**Problem**
Leave out the pictures and repeat exactly the lines from the one containing "pink spoon [90,321,177,353]" through the end of the records.

[Scene comparison data]
######

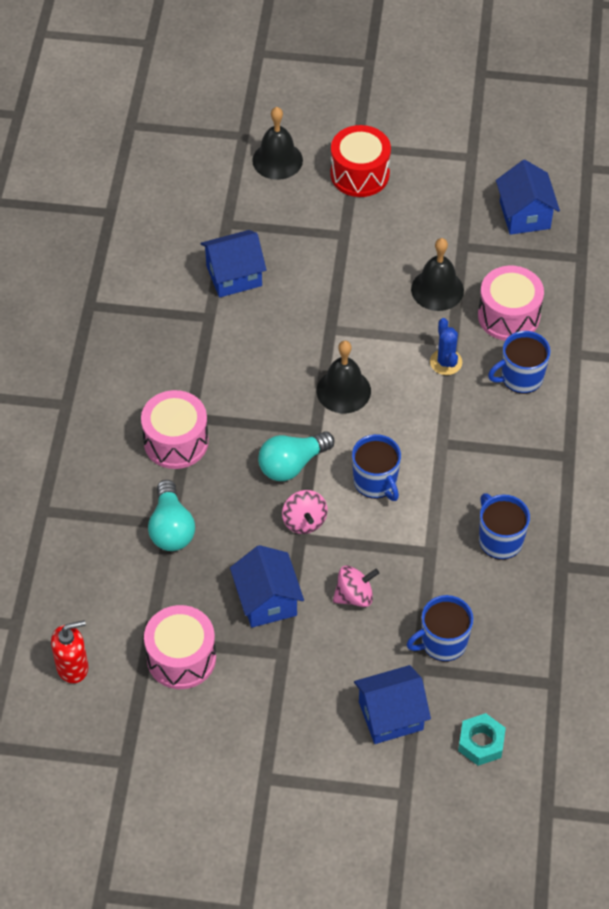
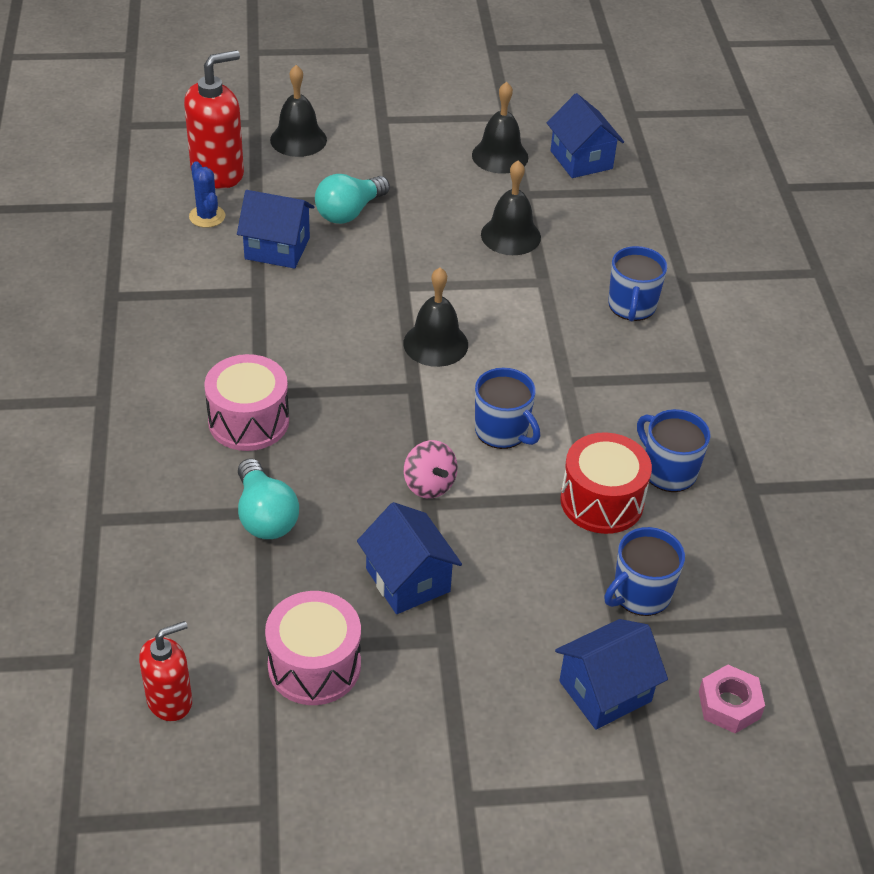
camera: 15 degrees left, 10 degrees down
blue house [200,230,267,297] -> blue house turned 45 degrees clockwise [237,190,314,269]
turquoise light bulb [258,431,335,481] -> turquoise light bulb moved to [315,174,390,224]
red drum [330,125,391,197] -> red drum moved to [560,432,652,534]
pink spinning top [333,565,379,607] -> none
blue cactus [430,318,462,375] -> blue cactus moved to [189,161,225,228]
turquoise nut [458,713,506,766] -> pink nut [699,665,765,733]
pink drum [478,266,544,341] -> none
blue mug [488,331,551,394] -> blue mug turned 45 degrees counterclockwise [608,246,667,321]
none -> red soap dispenser [184,50,244,189]
none -> black bell [472,82,528,174]

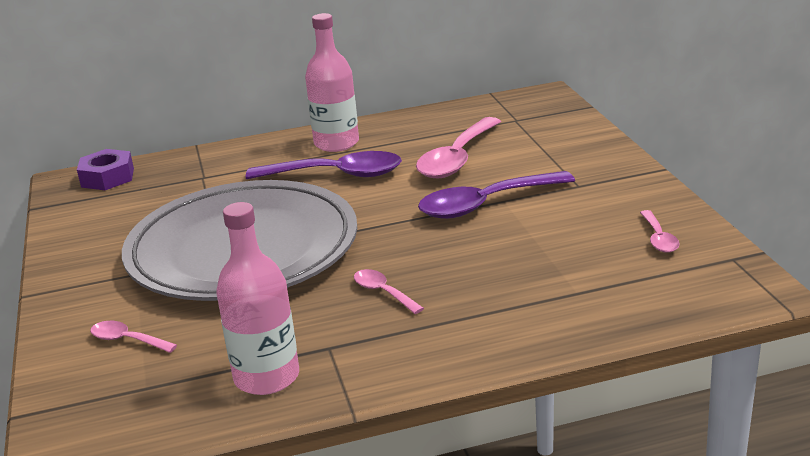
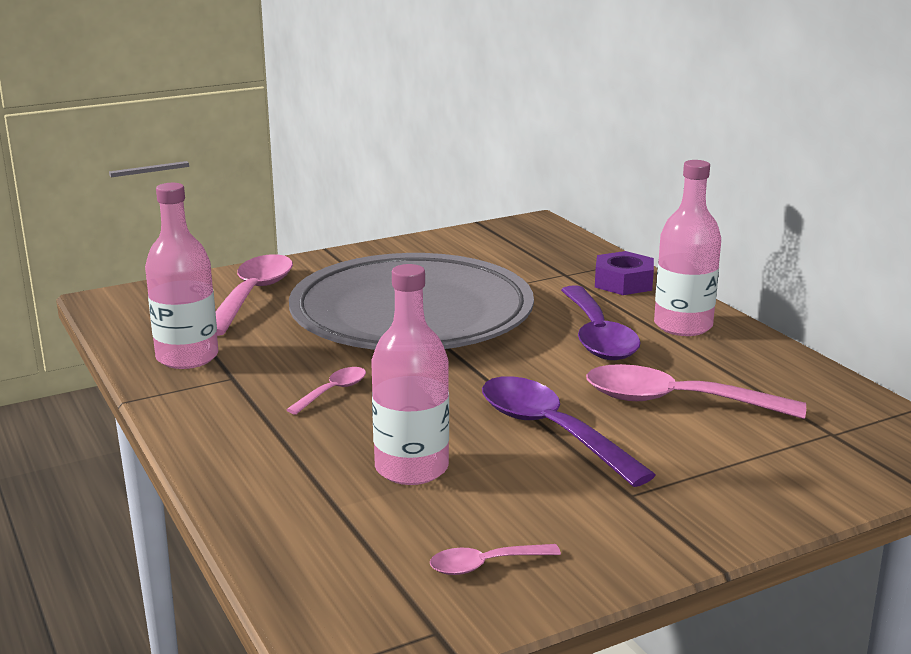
camera: 75 degrees right, 5 degrees down
purple nut [77,149,134,190] -> purple nut moved to [595,251,654,295]
pink spoon [90,321,177,353] -> pink spoon [215,254,293,336], size x2.04
none -> pink bottle [371,264,449,485]

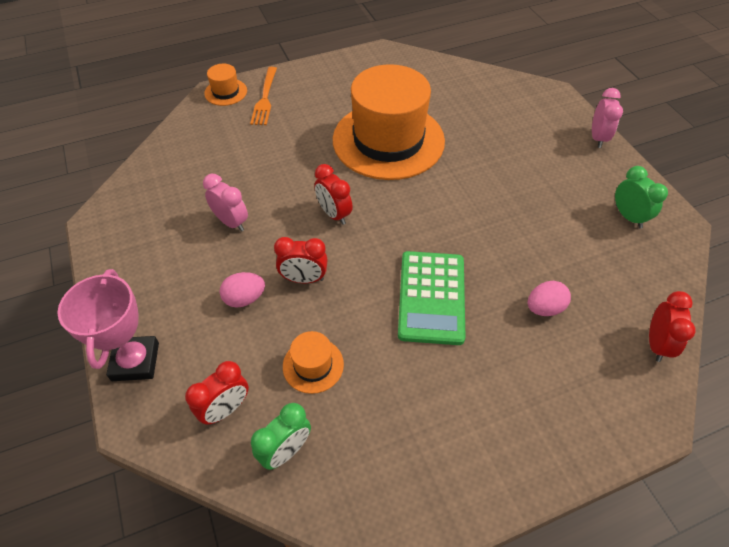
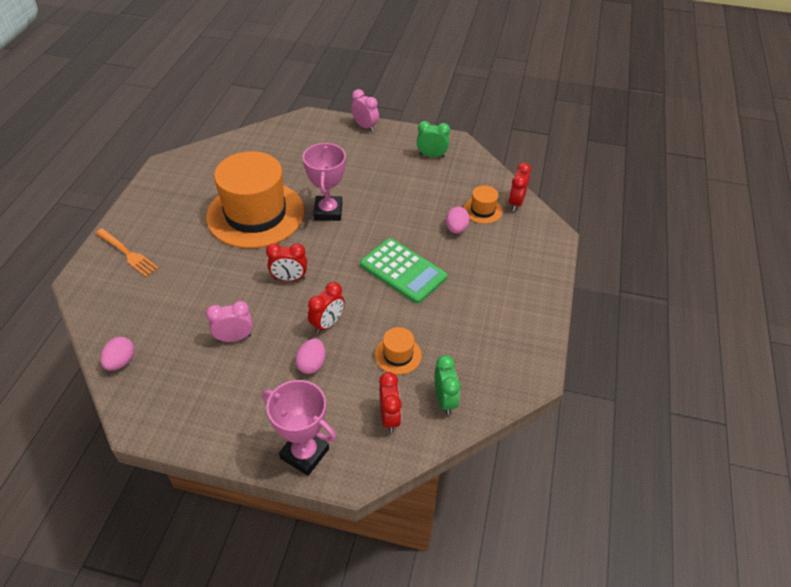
camera: 55 degrees left, 5 degrees down
orange hat [204,64,247,106] -> orange hat moved to [464,186,502,224]
red clock [649,291,696,362] -> red clock turned 120 degrees counterclockwise [509,163,531,211]
none -> pink egg [100,337,135,371]
none -> pink trophy [303,143,346,221]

######

**Response box**
pink spoon [90,321,177,353] -> pink spoon [215,254,293,336], size x2.04
none -> pink bottle [371,264,449,485]

camera: 55 degrees left, 5 degrees down
orange hat [204,64,247,106] -> orange hat moved to [464,186,502,224]
red clock [649,291,696,362] -> red clock turned 120 degrees counterclockwise [509,163,531,211]
none -> pink egg [100,337,135,371]
none -> pink trophy [303,143,346,221]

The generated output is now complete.